- Instructions to follow
Every entry below should be reproduced exactly, with all pictures left out.

- Material for this exercise
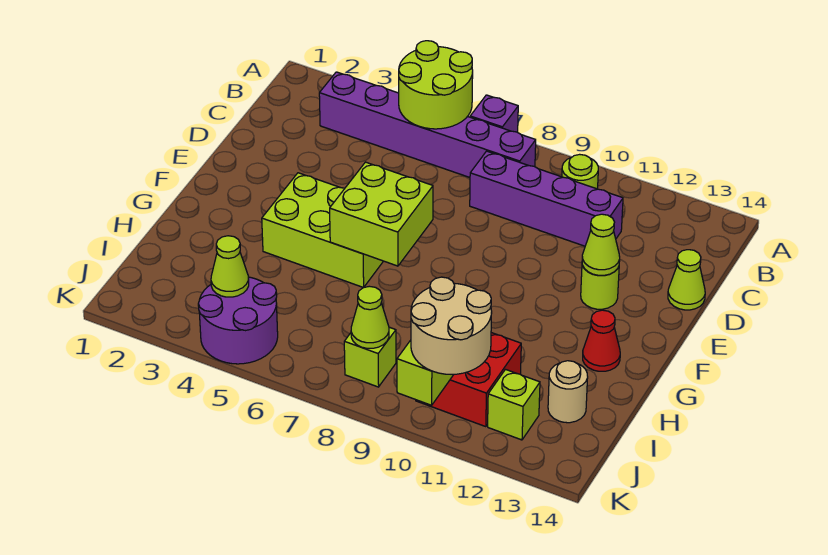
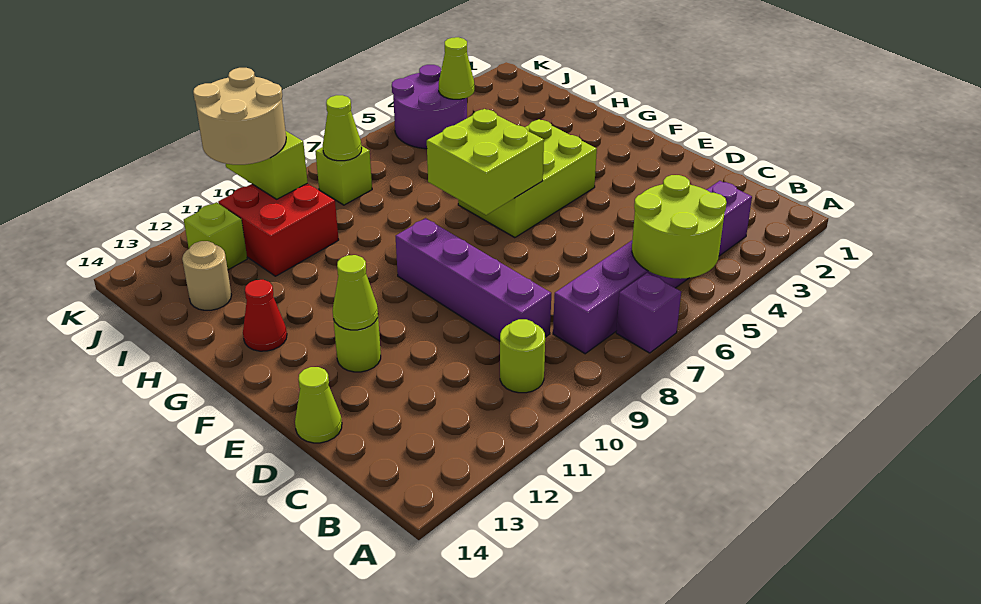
purple brick C8:C11 level 1 -> purple brick C9:F9 level 1

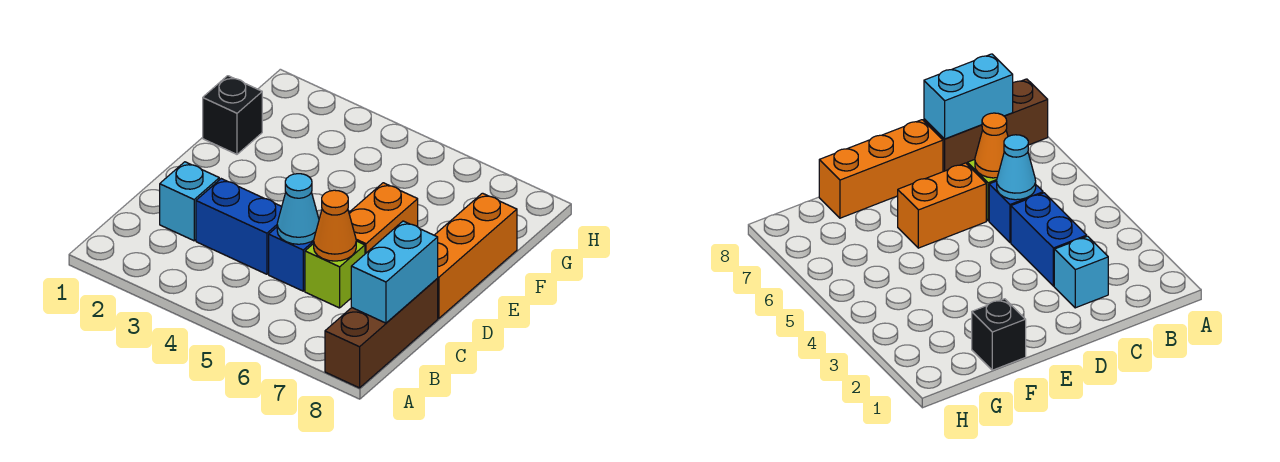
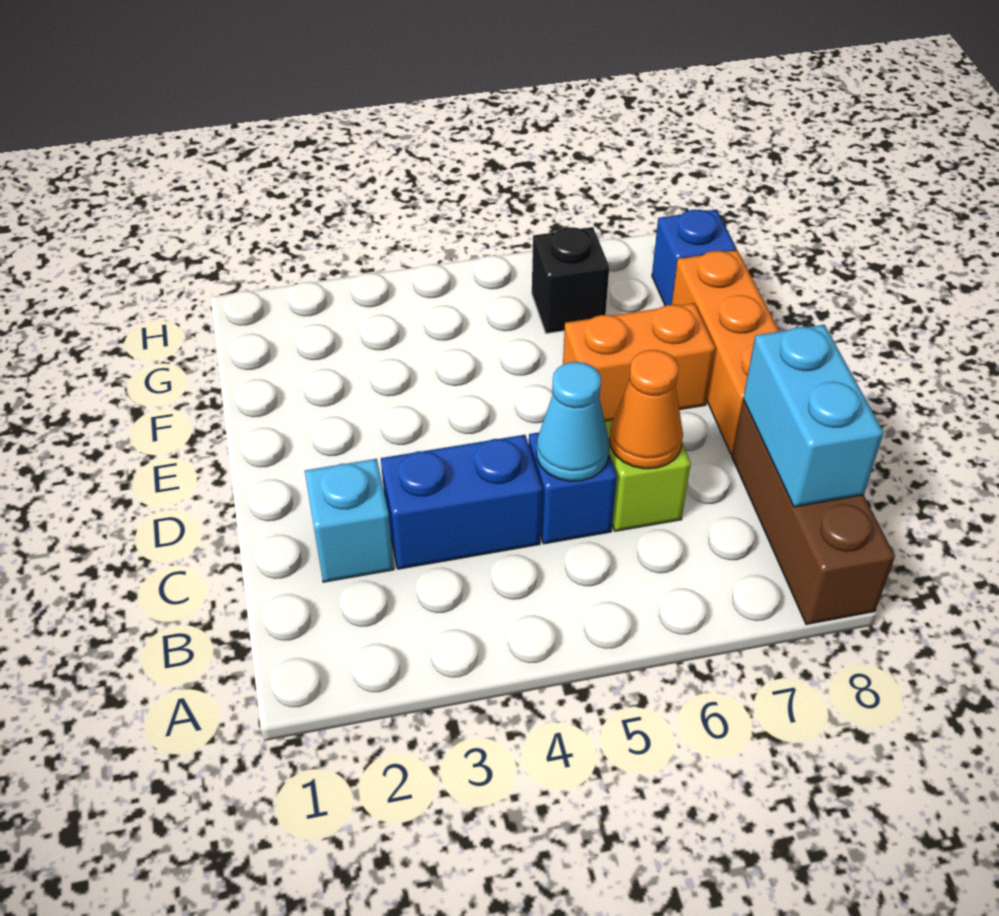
orange brick D6:E6 level 1 -> orange brick E6:E7 level 1
black brick F1 level 1 -> black brick G6 level 1
none -> blue brick G8 level 1

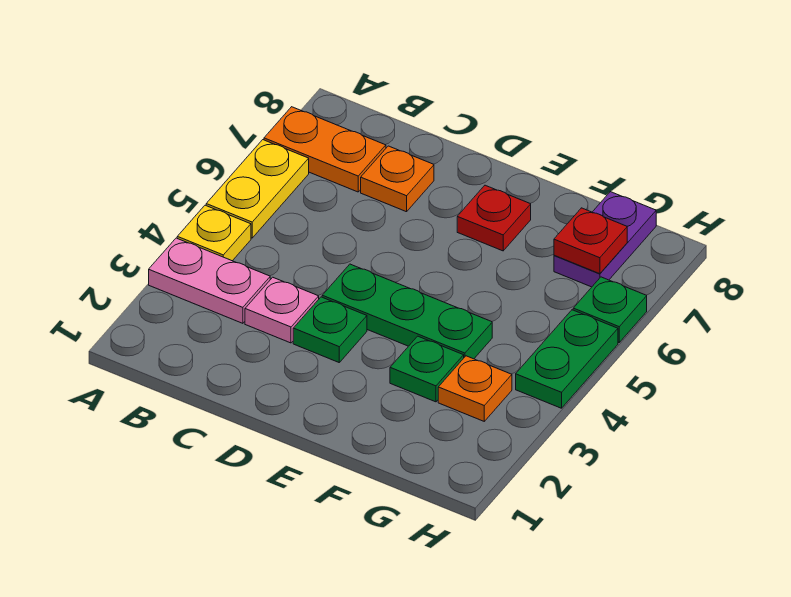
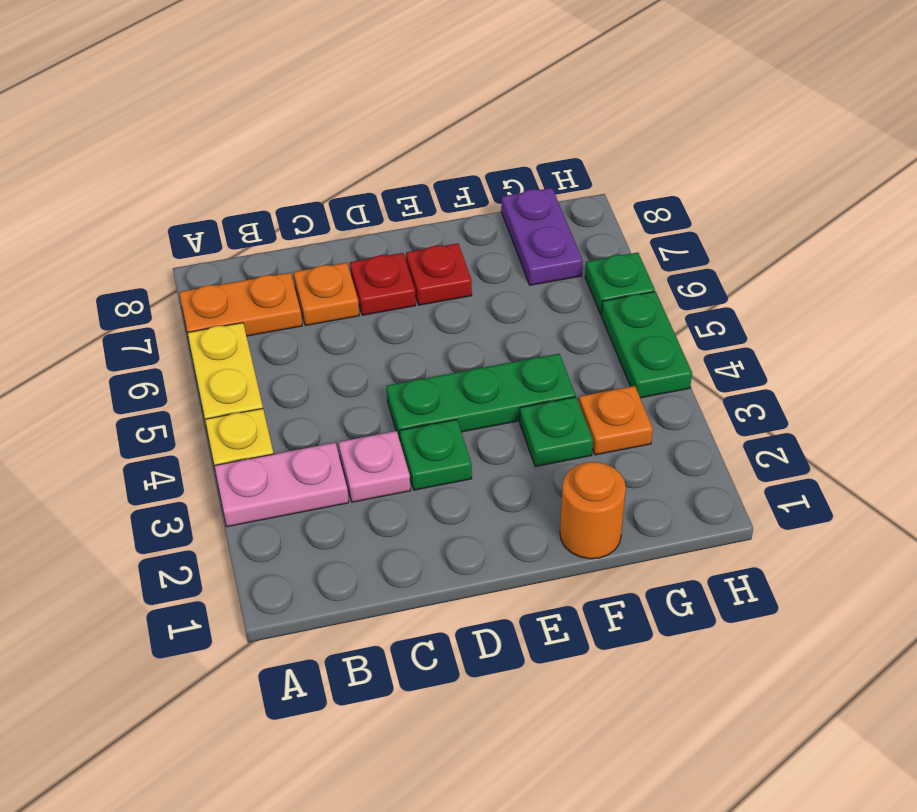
none -> orange round brick F1 level 1
red plate G7 level 2 -> red plate D7 level 1

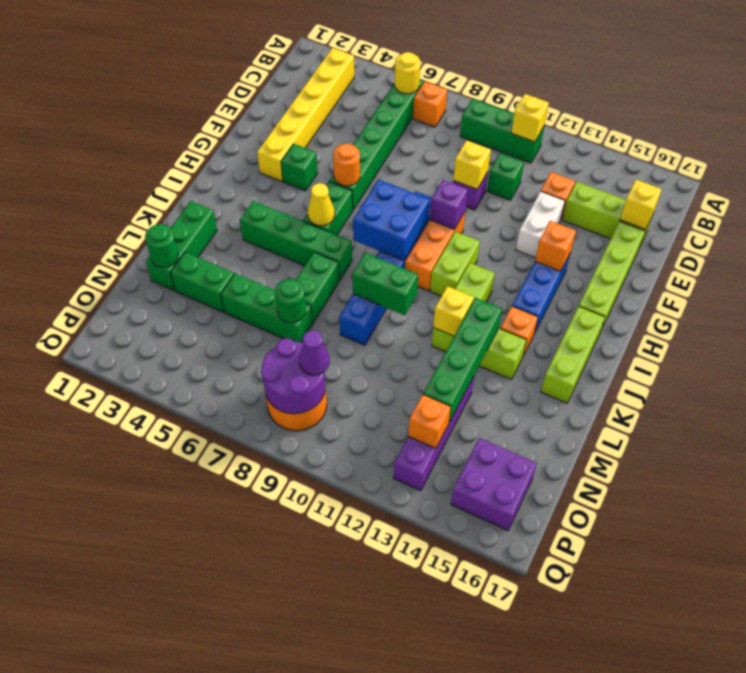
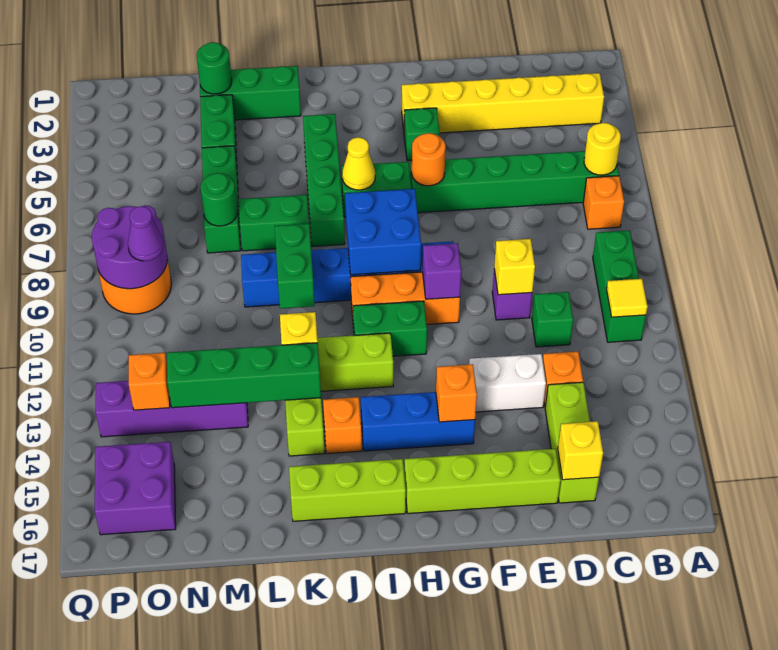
yellow brick B11 level 2 -> yellow tile B11 level 2
lime brick H11:I11 level 1 -> green brick H11:I11 level 1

- Task output
purple brick C8:C11 level 1 -> purple brick C9:F9 level 1

orange brick D6:E6 level 1 -> orange brick E6:E7 level 1
black brick F1 level 1 -> black brick G6 level 1
none -> blue brick G8 level 1

none -> orange round brick F1 level 1
red plate G7 level 2 -> red plate D7 level 1

yellow brick B11 level 2 -> yellow tile B11 level 2
lime brick H11:I11 level 1 -> green brick H11:I11 level 1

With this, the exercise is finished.